MATERIAL FOR THE TASK below:

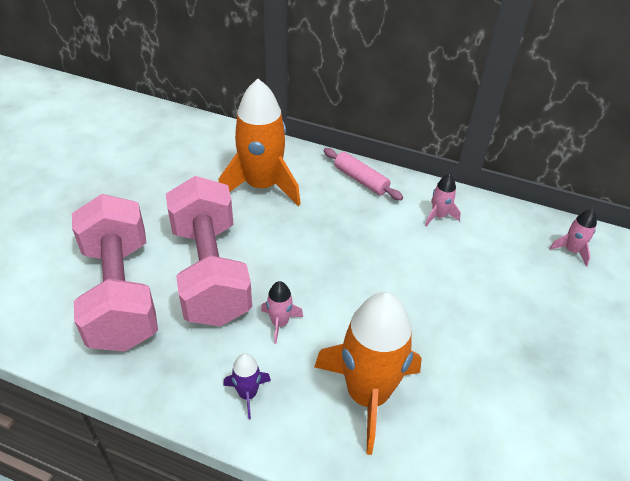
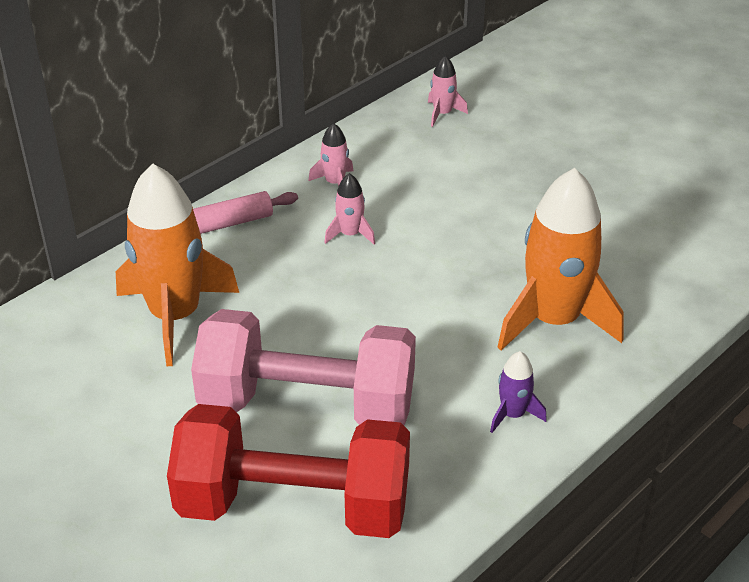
camera: 65 degrees left, 5 degrees down
pink dumbbell [72,194,158,352] -> red dumbbell [167,404,410,538]
pink rocket [261,281,303,344] -> pink rocket moved to [324,173,375,244]

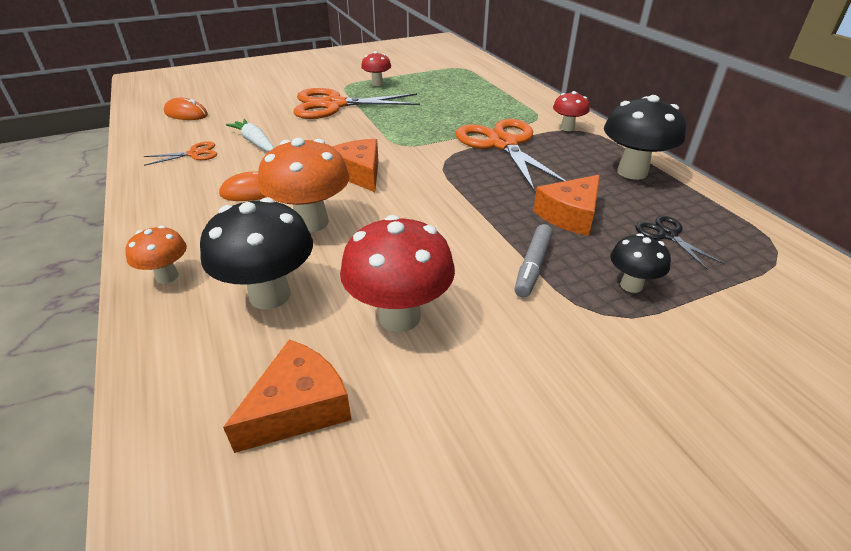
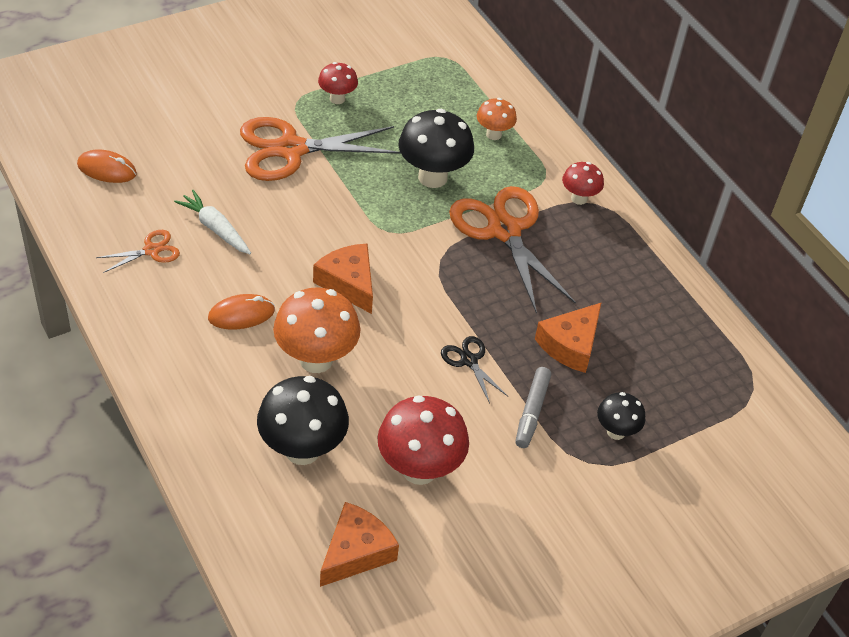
camera: 10 degrees left, 10 degrees up
orange mushroom [126,226,187,284] -> orange mushroom moved to [477,98,517,140]
black mushroom [604,95,686,180] -> black mushroom moved to [398,109,474,188]
black scissors [635,216,725,270] -> black scissors moved to [441,336,508,403]

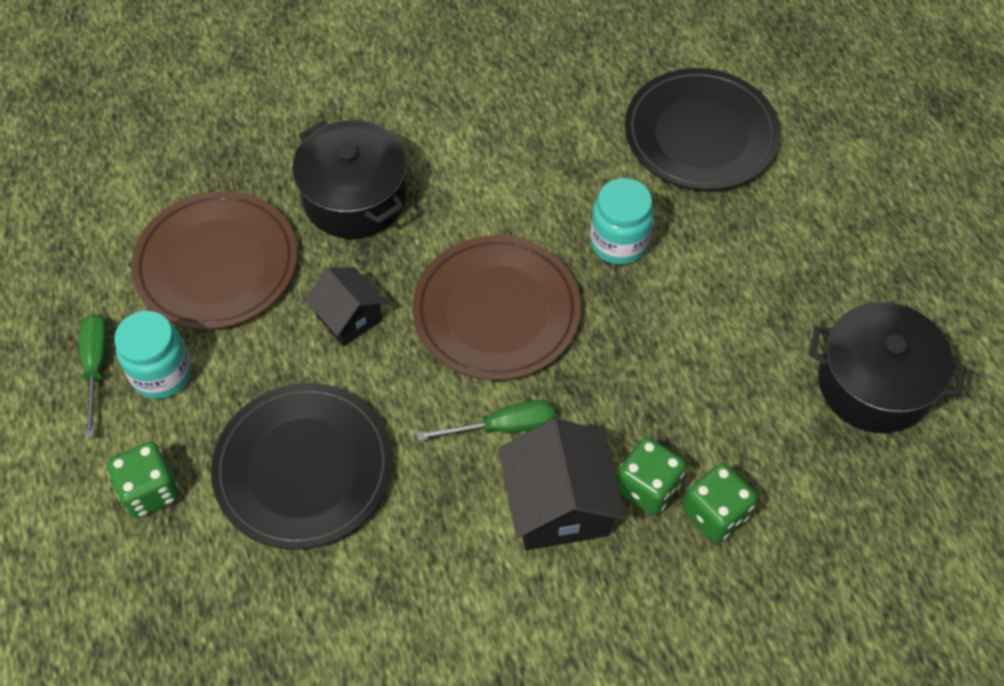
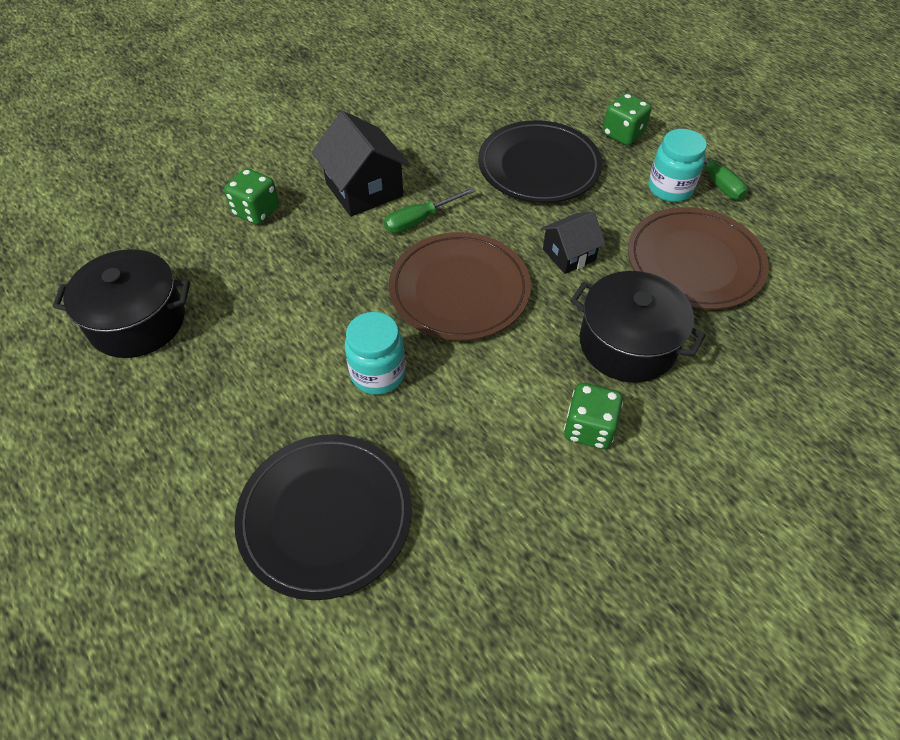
camera: 160 degrees right, 5 degrees down
black house [305,267,387,347] -> black house turned 60 degrees counterclockwise [541,211,606,274]
green dice [617,437,686,515] -> green dice moved to [564,383,623,449]

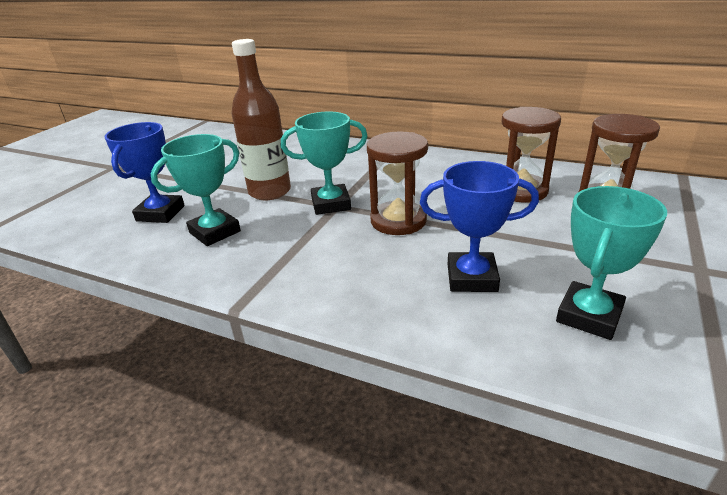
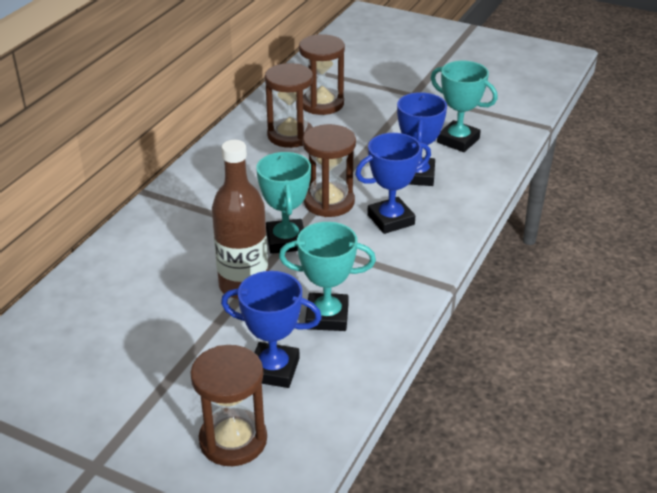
camera: 90 degrees left, 5 degrees up
turquoise trophy [150,134,241,246] -> turquoise trophy turned 45 degrees counterclockwise [279,222,376,331]
none -> brown hourglass [190,345,267,466]
none -> blue trophy [355,133,431,234]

End of MATERIAL FOR THE TASK.

▸ EXERCISE INSTRUCTIONS: Extract word for word every line from the line that contains "black mushroom [604,95,686,180]" to the final line of the data, both included, and nothing else; skip the pictures.

▸ TASK RESPONSE:
black mushroom [604,95,686,180] -> black mushroom moved to [398,109,474,188]
black scissors [635,216,725,270] -> black scissors moved to [441,336,508,403]

camera: 160 degrees right, 5 degrees down
black house [305,267,387,347] -> black house turned 60 degrees counterclockwise [541,211,606,274]
green dice [617,437,686,515] -> green dice moved to [564,383,623,449]

camera: 90 degrees left, 5 degrees up
turquoise trophy [150,134,241,246] -> turquoise trophy turned 45 degrees counterclockwise [279,222,376,331]
none -> brown hourglass [190,345,267,466]
none -> blue trophy [355,133,431,234]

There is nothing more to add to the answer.